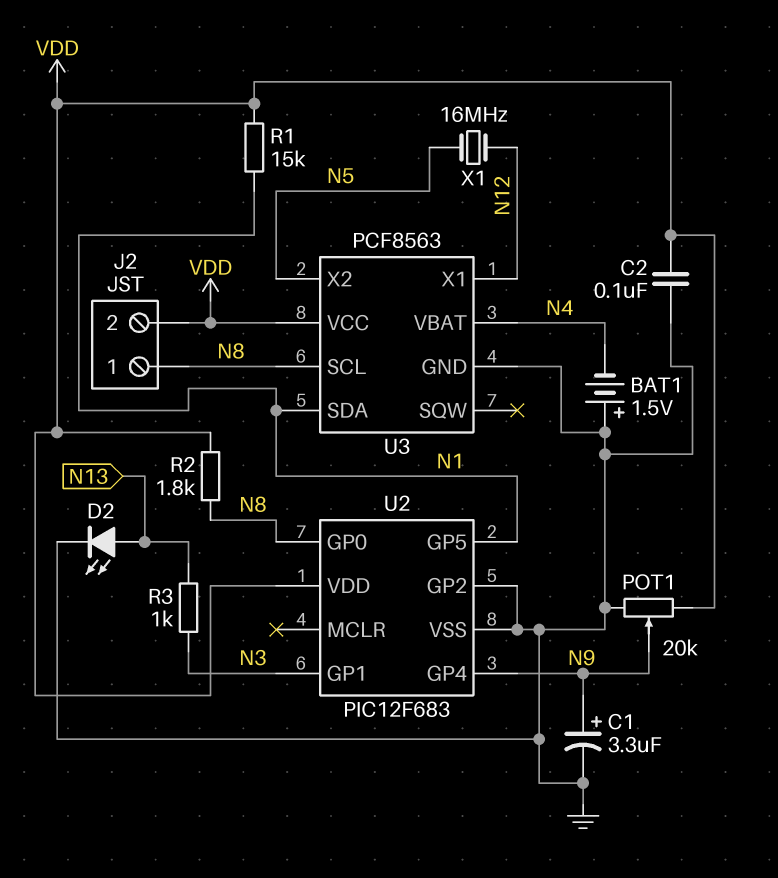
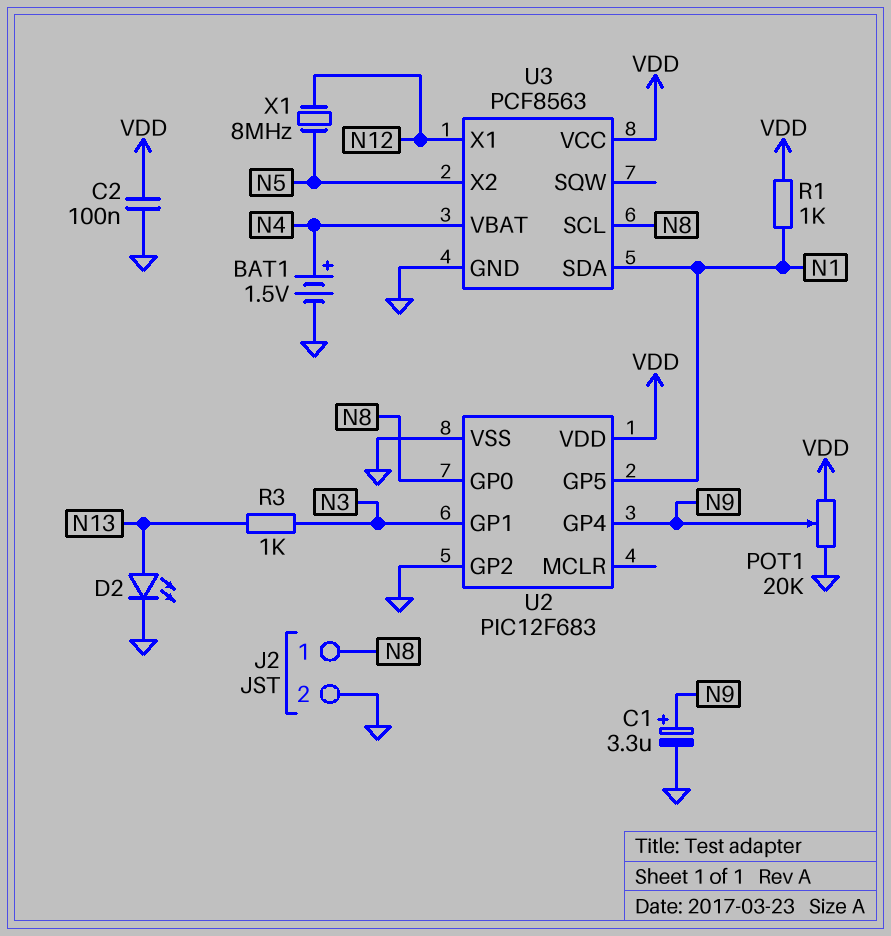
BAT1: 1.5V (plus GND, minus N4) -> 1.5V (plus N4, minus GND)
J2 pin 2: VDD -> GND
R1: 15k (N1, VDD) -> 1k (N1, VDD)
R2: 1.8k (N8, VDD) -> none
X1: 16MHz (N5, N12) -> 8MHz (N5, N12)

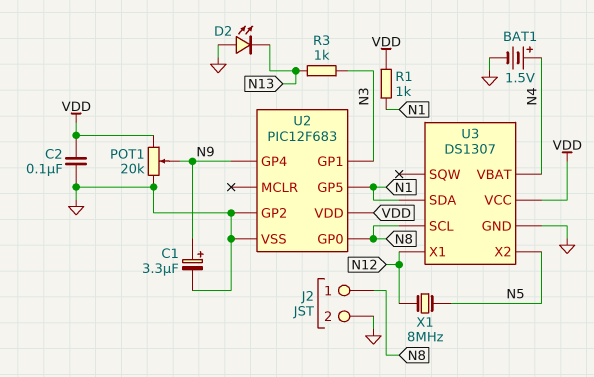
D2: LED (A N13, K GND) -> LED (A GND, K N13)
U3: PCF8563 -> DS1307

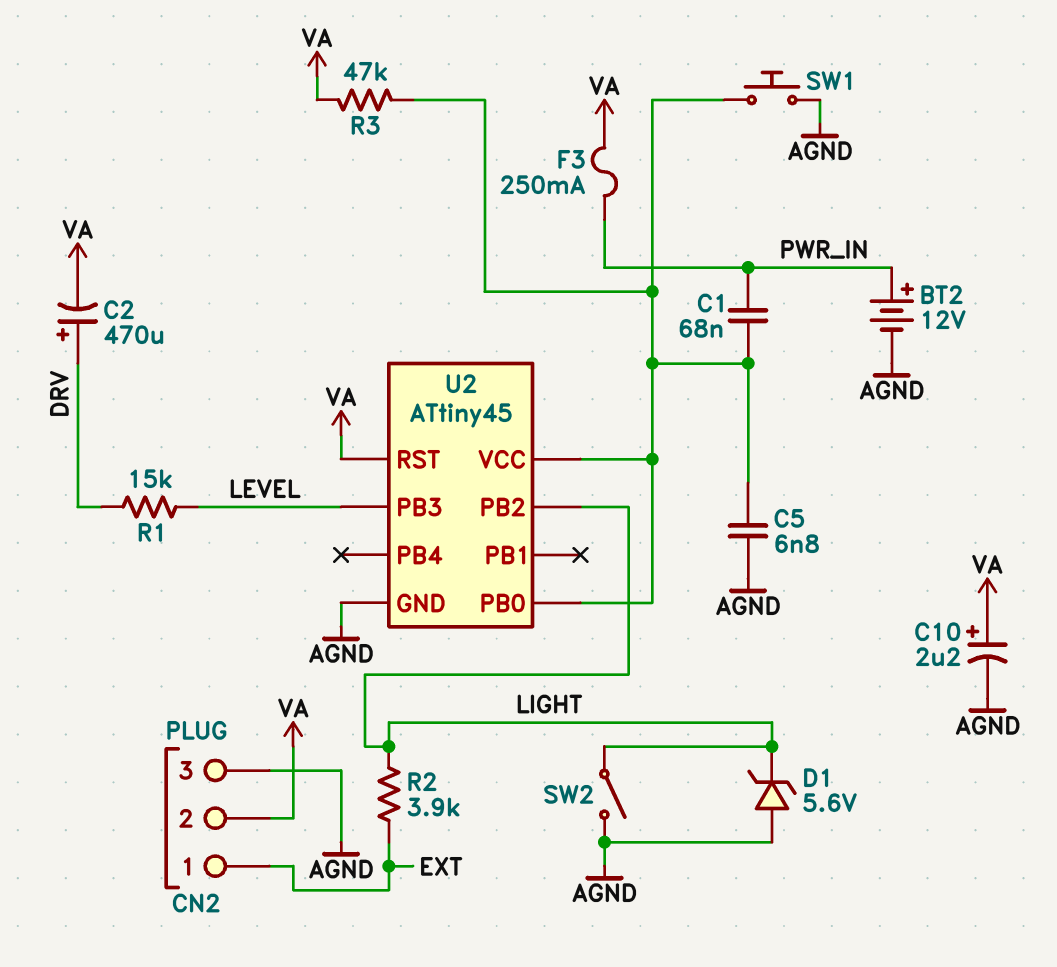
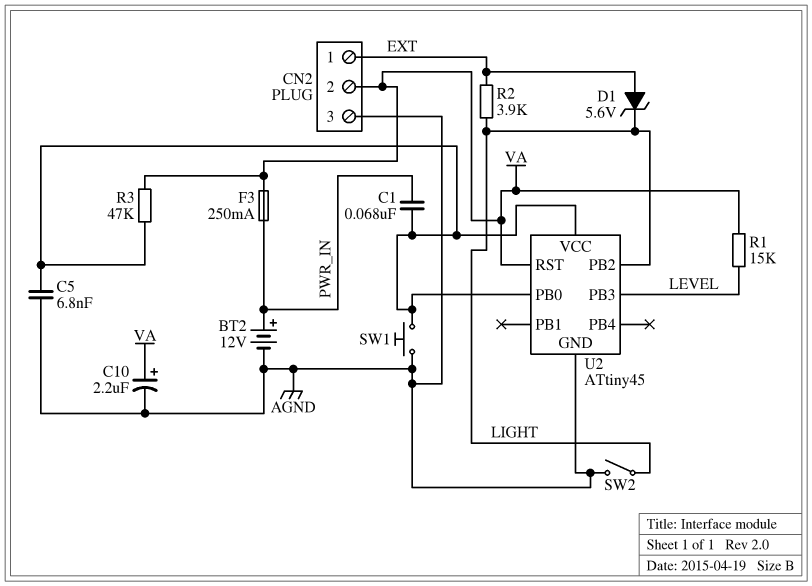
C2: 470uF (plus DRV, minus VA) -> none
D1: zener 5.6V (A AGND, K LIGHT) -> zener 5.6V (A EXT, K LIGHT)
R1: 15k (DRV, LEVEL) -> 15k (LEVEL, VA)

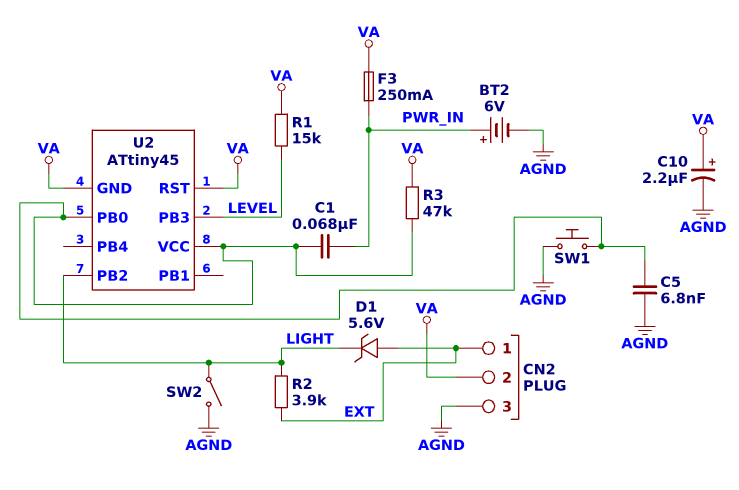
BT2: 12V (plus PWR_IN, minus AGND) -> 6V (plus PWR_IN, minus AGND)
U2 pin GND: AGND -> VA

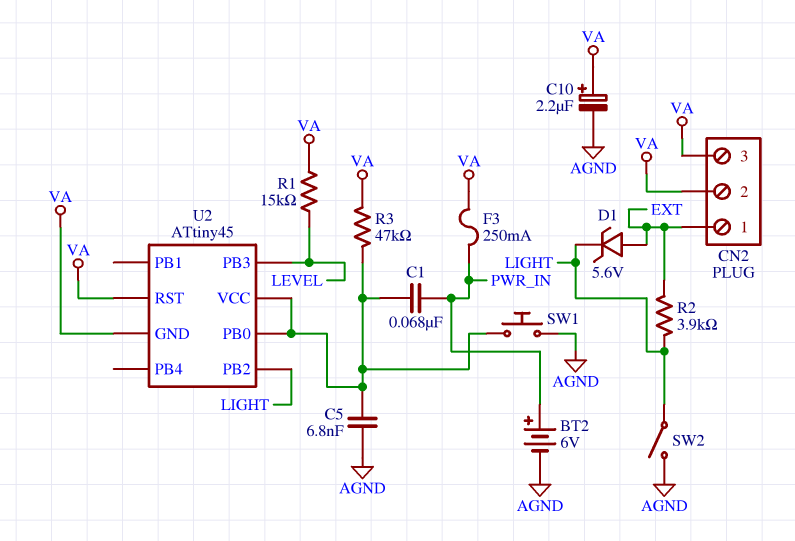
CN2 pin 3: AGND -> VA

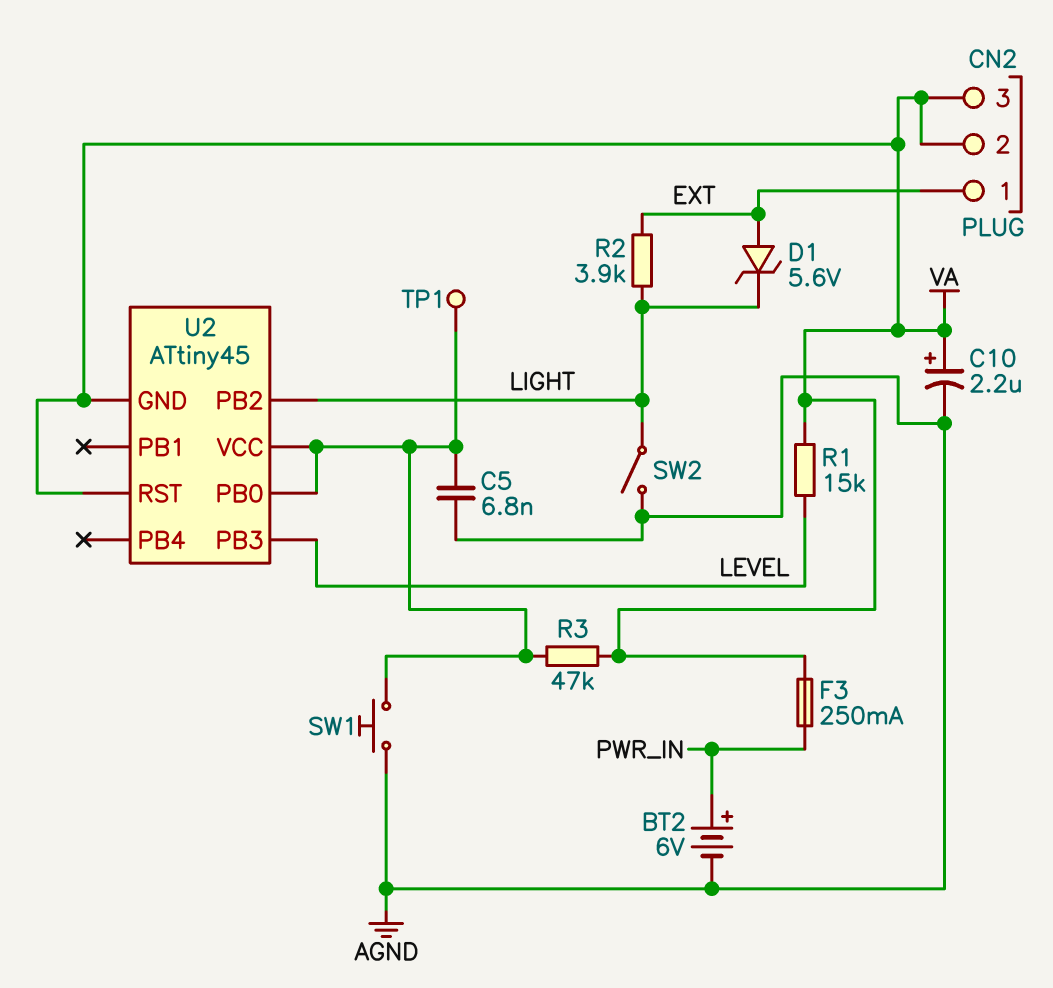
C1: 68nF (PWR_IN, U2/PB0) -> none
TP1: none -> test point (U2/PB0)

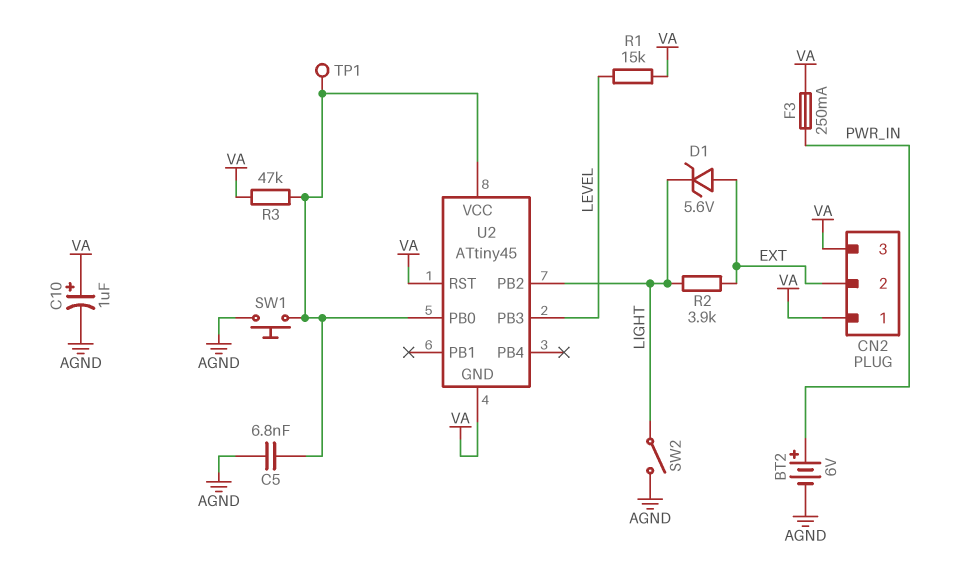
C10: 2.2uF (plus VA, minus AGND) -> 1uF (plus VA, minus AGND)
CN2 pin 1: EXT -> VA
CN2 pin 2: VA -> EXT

= = = = =

Exercise objective.
Lines that include the word "plus" are to be extracted from the data above.

Solved problem.
BAT1: 1.5V (plus GND, minus N4) -> 1.5V (plus N4, minus GND)
C2: 470uF (plus DRV, minus VA) -> none
BT2: 12V (plus PWR_IN, minus AGND) -> 6V (plus PWR_IN, minus AGND)
C10: 2.2uF (plus VA, minus AGND) -> 1uF (plus VA, minus AGND)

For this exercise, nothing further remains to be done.